▶ Directions: The entries are to be reproduced verbatim, with all pictures omitted.

▶ Dataset records:
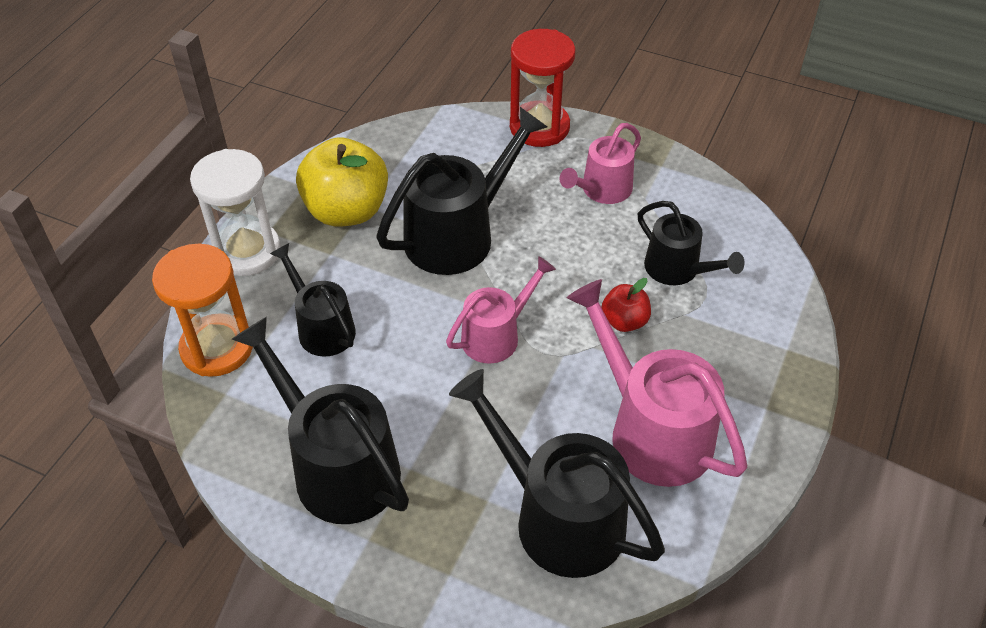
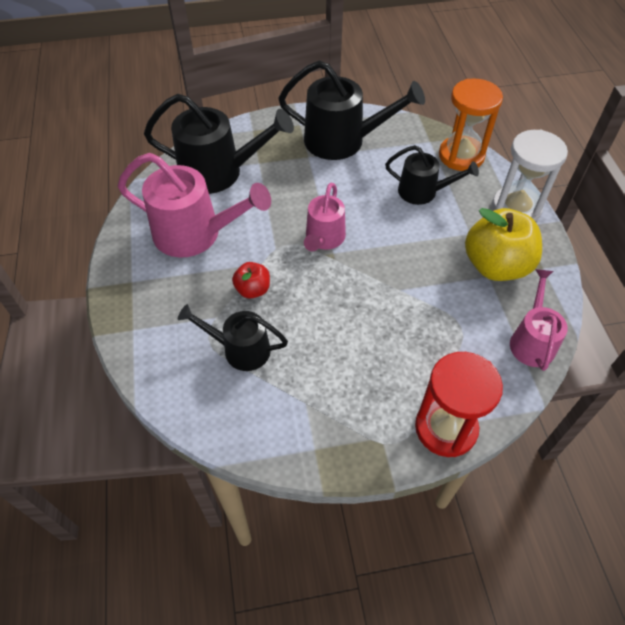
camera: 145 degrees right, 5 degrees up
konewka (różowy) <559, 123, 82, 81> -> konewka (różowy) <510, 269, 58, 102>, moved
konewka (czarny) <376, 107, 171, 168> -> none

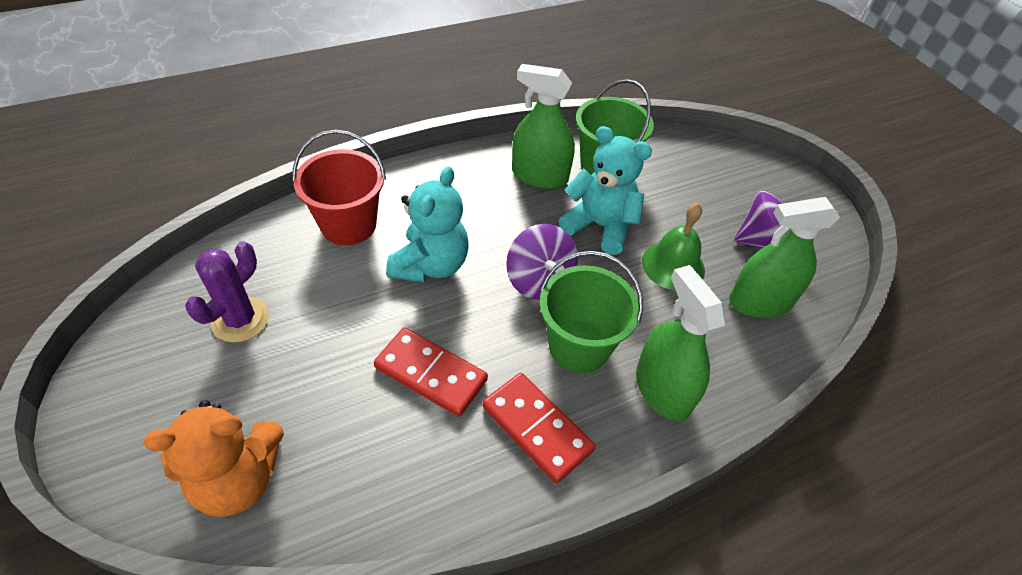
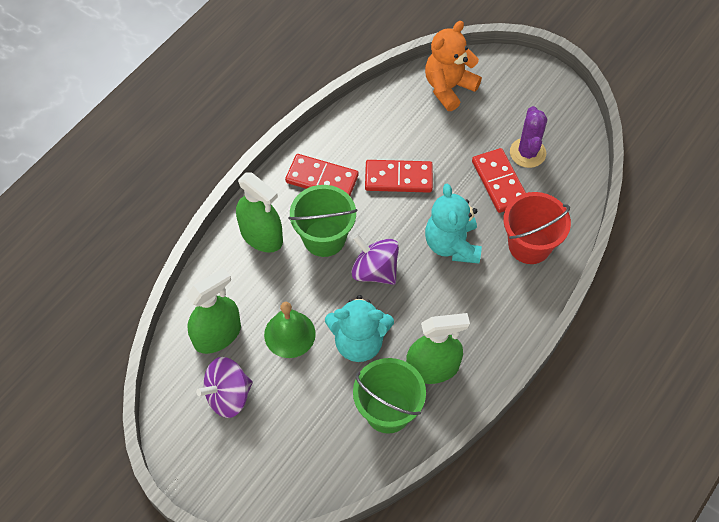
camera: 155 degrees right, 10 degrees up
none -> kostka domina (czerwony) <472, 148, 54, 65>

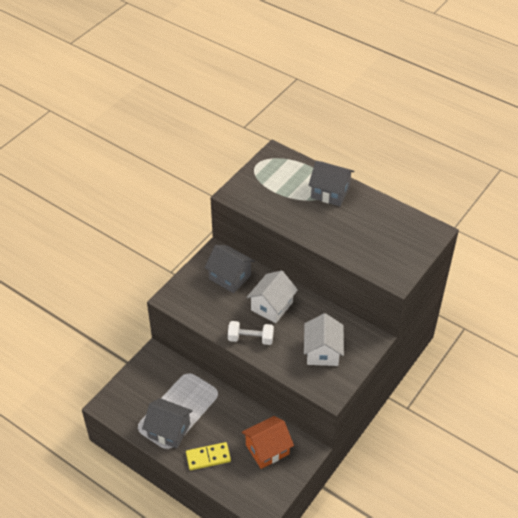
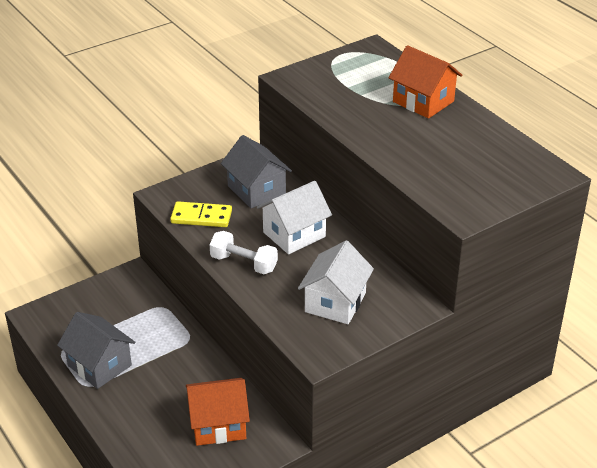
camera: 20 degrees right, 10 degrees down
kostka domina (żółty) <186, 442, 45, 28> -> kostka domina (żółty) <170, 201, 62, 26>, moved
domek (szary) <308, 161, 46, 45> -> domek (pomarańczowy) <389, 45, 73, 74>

▶ Answer to this exercise:
camera: 145 degrees right, 5 degrees up
konewka (różowy) <559, 123, 82, 81> -> konewka (różowy) <510, 269, 58, 102>, moved
konewka (czarny) <376, 107, 171, 168> -> none

camera: 155 degrees right, 10 degrees up
none -> kostka domina (czerwony) <472, 148, 54, 65>

camera: 20 degrees right, 10 degrees down
kostka domina (żółty) <186, 442, 45, 28> -> kostka domina (żółty) <170, 201, 62, 26>, moved
domek (szary) <308, 161, 46, 45> -> domek (pomarańczowy) <389, 45, 73, 74>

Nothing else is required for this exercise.